Riscrivi i record sostituendo "aerial" con "satellite" e lascia invariato tutto il resto.
________________________
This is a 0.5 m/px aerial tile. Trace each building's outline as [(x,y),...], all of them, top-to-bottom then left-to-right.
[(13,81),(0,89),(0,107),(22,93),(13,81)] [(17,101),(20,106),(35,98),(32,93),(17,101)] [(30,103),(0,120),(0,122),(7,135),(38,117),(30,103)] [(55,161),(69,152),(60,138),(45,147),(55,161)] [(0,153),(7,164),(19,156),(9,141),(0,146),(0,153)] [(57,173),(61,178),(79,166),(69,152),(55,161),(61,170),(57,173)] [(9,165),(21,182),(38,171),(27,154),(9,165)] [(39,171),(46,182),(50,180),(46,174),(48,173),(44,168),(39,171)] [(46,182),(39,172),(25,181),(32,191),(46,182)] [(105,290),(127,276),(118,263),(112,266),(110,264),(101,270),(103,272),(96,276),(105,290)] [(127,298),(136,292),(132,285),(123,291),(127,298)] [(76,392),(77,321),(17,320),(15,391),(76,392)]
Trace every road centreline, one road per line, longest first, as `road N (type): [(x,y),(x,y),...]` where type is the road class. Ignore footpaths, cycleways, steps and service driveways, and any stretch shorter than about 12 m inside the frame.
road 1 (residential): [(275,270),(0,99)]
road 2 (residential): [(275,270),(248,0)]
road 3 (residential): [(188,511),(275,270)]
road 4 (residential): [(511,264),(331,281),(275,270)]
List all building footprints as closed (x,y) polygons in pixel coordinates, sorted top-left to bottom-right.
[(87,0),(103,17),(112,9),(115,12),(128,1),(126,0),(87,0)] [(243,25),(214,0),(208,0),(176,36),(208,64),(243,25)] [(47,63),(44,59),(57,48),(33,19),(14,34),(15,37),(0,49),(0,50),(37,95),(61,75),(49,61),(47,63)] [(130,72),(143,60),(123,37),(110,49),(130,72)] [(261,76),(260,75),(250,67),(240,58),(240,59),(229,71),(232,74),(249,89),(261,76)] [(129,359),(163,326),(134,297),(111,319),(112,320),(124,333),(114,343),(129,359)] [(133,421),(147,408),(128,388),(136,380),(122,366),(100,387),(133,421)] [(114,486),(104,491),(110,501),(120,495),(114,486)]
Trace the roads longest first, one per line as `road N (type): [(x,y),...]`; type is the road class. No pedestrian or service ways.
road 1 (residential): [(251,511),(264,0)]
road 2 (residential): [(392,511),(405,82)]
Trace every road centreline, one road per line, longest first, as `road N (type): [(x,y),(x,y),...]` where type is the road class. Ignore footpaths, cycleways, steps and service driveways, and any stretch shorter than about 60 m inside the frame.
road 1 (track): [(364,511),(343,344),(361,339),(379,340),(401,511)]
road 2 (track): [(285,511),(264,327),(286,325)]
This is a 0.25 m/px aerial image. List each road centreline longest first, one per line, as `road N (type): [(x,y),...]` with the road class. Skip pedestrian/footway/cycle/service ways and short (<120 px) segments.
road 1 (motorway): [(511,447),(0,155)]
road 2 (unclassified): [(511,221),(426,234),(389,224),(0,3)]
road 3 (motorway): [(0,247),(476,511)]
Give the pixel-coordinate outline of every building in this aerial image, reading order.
________________________
Risposta scritta —
This is a 0.5 m/px satellite tile. Trace each building's outline as [(x,y),...], all of them, top-to-bottom then left-to-right.
[(13,81),(0,89),(0,107),(22,93),(13,81)] [(17,101),(20,106),(35,98),(32,93),(17,101)] [(30,103),(0,120),(0,122),(7,135),(38,117),(30,103)] [(55,161),(69,152),(60,138),(45,147),(55,161)] [(0,153),(7,164),(19,156),(9,141),(0,146),(0,153)] [(57,173),(61,178),(79,166),(69,152),(55,161),(61,170),(57,173)] [(9,165),(21,182),(38,171),(27,154),(9,165)] [(39,171),(46,182),(50,180),(46,174),(48,173),(44,168),(39,171)] [(46,182),(39,172),(25,181),(32,191),(46,182)] [(105,290),(127,276),(118,263),(112,266),(110,264),(101,270),(103,272),(96,276),(105,290)] [(127,298),(136,292),(132,285),(123,291),(127,298)] [(76,392),(77,321),(17,320),(15,391),(76,392)]
Trace every road centreline, one road per line, longest first, as `road N (type): [(x,y),(x,y),...]` where type is the road class. Ignore footpaths, cycleways, steps and service driveways, and any stretch shorter than about 12 m inside the frame.
road 1 (residential): [(275,270),(0,99)]
road 2 (residential): [(275,270),(248,0)]
road 3 (residential): [(188,511),(275,270)]
road 4 (residential): [(511,264),(331,281),(275,270)]
List all building footprints as closed (x,y) polygons in pixel coordinates, sorted top-left to bottom-right.
[(87,0),(103,17),(112,9),(115,12),(128,1),(126,0),(87,0)] [(243,25),(214,0),(208,0),(176,36),(208,64),(243,25)] [(47,63),(44,59),(57,48),(33,19),(14,34),(15,37),(0,49),(0,50),(37,95),(61,75),(49,61),(47,63)] [(130,72),(143,60),(123,37),(110,49),(130,72)] [(261,76),(260,75),(250,67),(240,58),(240,59),(229,71),(232,74),(249,89),(261,76)] [(129,359),(163,326),(134,297),(111,319),(112,320),(124,333),(114,343),(129,359)] [(133,421),(147,408),(128,388),(136,380),(122,366),(100,387),(133,421)] [(114,486),(104,491),(110,501),(120,495),(114,486)]
Trace the roads longest first, one per line as `road N (type): [(x,y),...]`; type is the road class. No pedestrian or service ways.
road 1 (residential): [(251,511),(264,0)]
road 2 (residential): [(392,511),(405,82)]
Trace every road centreline, one road per line, longest first, as `road N (type): [(x,y),(x,y),...]` where type is the road class. Ignore footpaths, cycleways, steps and service driveways, and any stretch shorter than about 60 m inside the frame.
road 1 (track): [(364,511),(343,344),(361,339),(379,340),(401,511)]
road 2 (track): [(285,511),(264,327),(286,325)]
This is a 0.25 m/px satellite image. List each road centreline longest first, one per line, as `road N (type): [(x,y),...]` with the road class. Skip pedestrian/footway/cycle/service ways and short (<120 px) segments.
road 1 (motorway): [(511,447),(0,155)]
road 2 (unclassified): [(511,221),(426,234),(389,224),(0,3)]
road 3 (motorway): [(0,247),(476,511)]
Give the pixel-coordinate outline of every building in this satellite image, reading order.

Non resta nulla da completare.